MATERIAL FOR THIS EXERCISE START
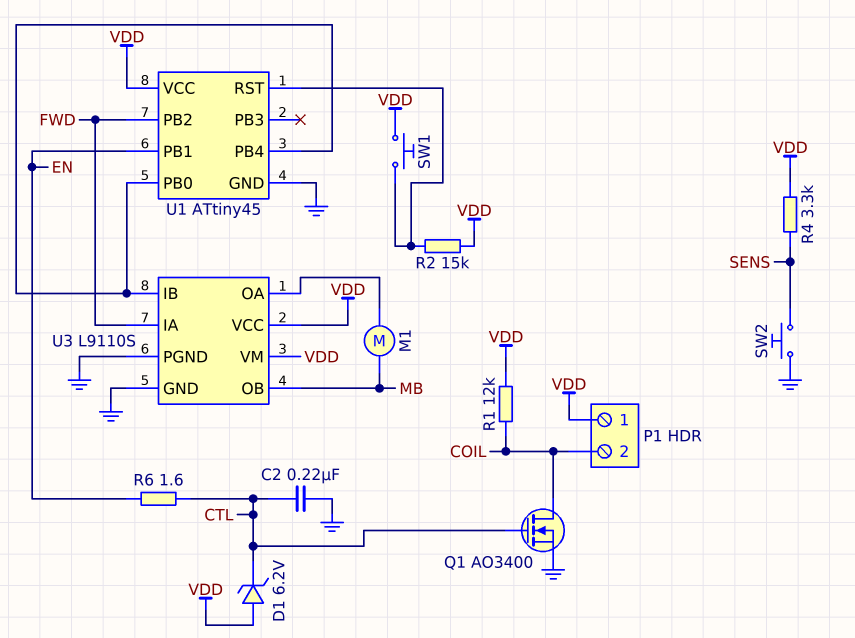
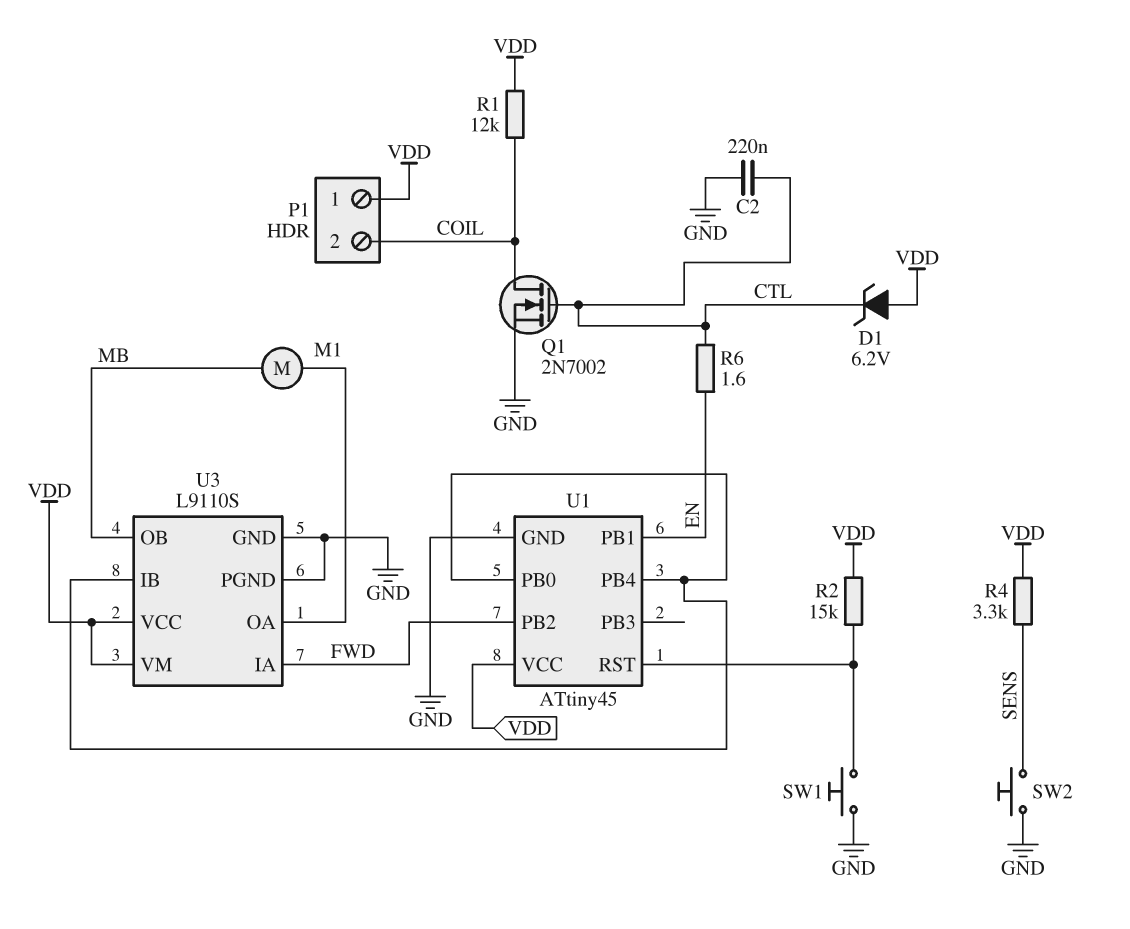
Q1: NMOS AO3400 (G CTL, D COIL, S GND) -> NMOS 2N7002 (G CTL, D COIL, S GND)
SW1: button (U1/RST, VDD) -> button (GND, U1/RST)

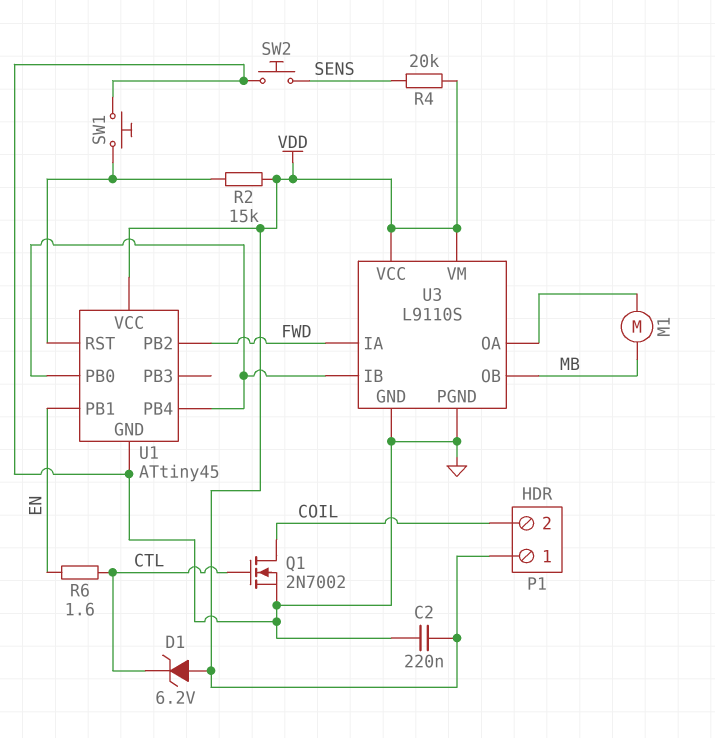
C2: 220nF (CTL, GND) -> 220nF (GND, VDD)
R1: 12k (COIL, VDD) -> none
R4: 3.3k (SENS, VDD) -> 20k (SENS, VDD)

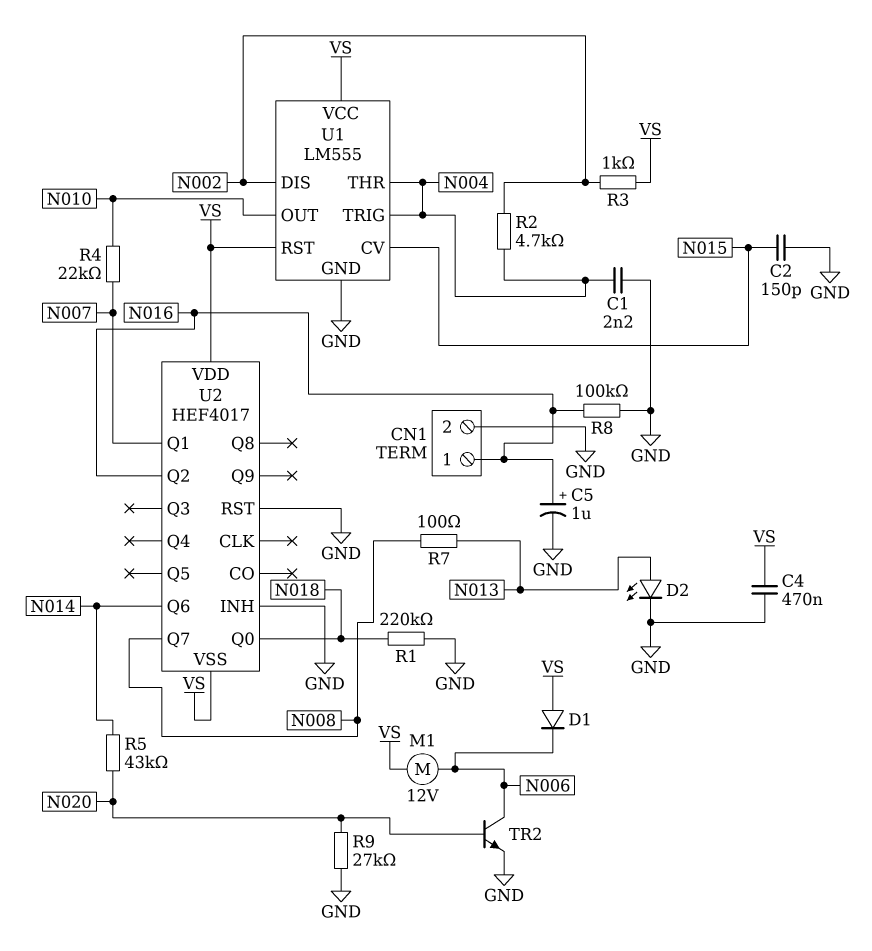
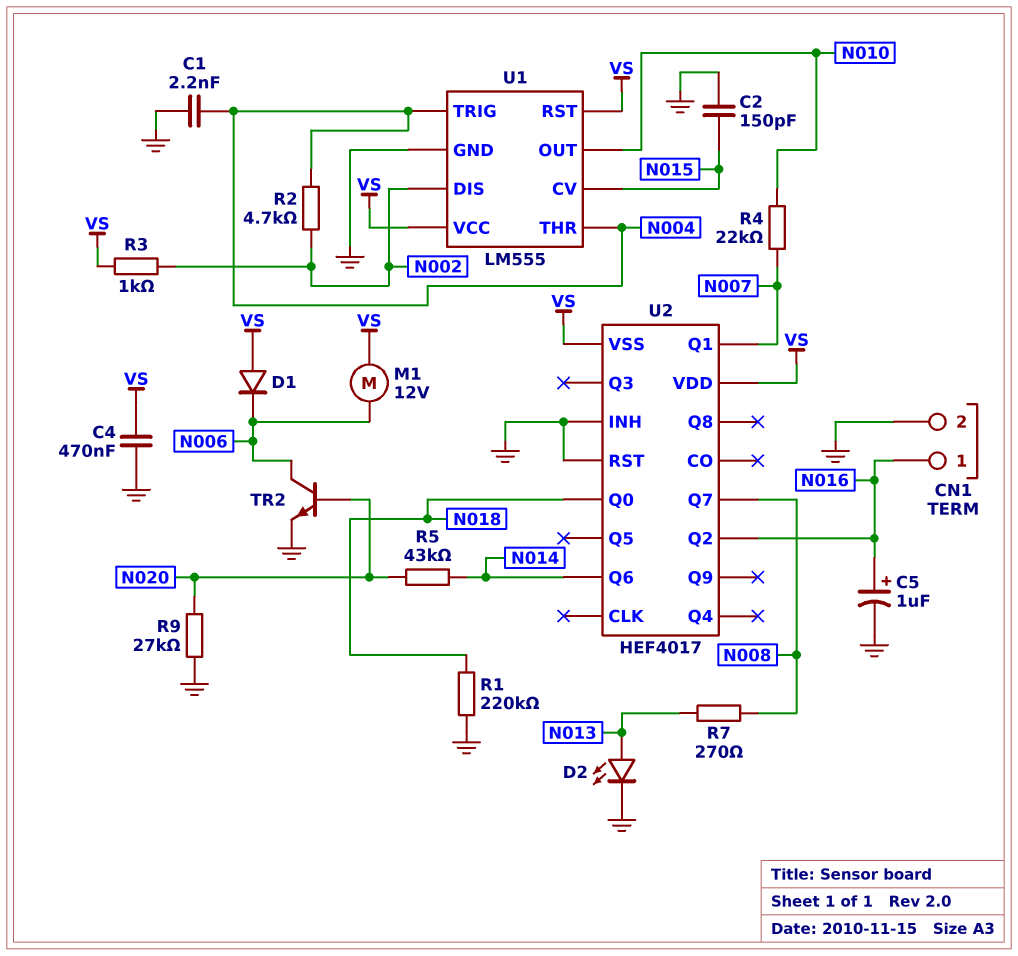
R7: 100 (N008, N013) -> 270 (N008, N013)
R8: 100k (GND, N016) -> none

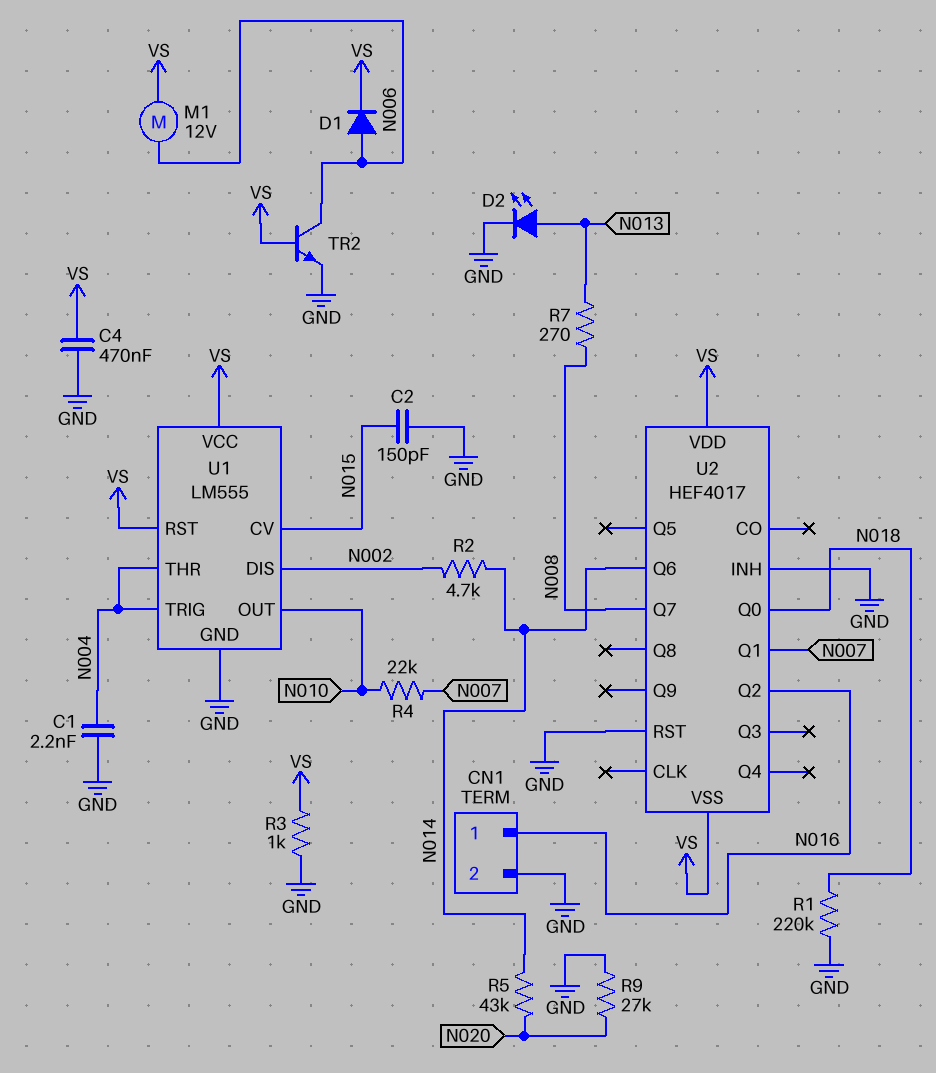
C5: 1uF (plus N016, minus GND) -> none
D1: diode (A VS, K N006) -> diode (A N006, K VS)
R2: 4.7k (N002, N004) -> 4.7k (N002, N014)
R3: 1k (N002, VS) -> 1k (GND, VS)
TR2: NPN (B N020, C N006, E GND) -> NPN (B VS, C N006, E GND)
MATERIAL FOR THIS EXERCISE END
**WHAT IS EXPECTED:** Pictures don't belong in the copy. Retype exactly the lines from the one with "C2: 220nF (CTL, GND) -> 220nF (GND, VDD)" through the last line of the records.

**PROBLEM SOLUTION:**
C2: 220nF (CTL, GND) -> 220nF (GND, VDD)
R1: 12k (COIL, VDD) -> none
R4: 3.3k (SENS, VDD) -> 20k (SENS, VDD)

R7: 100 (N008, N013) -> 270 (N008, N013)
R8: 100k (GND, N016) -> none

C5: 1uF (plus N016, minus GND) -> none
D1: diode (A VS, K N006) -> diode (A N006, K VS)
R2: 4.7k (N002, N004) -> 4.7k (N002, N014)
R3: 1k (N002, VS) -> 1k (GND, VS)
TR2: NPN (B N020, C N006, E GND) -> NPN (B VS, C N006, E GND)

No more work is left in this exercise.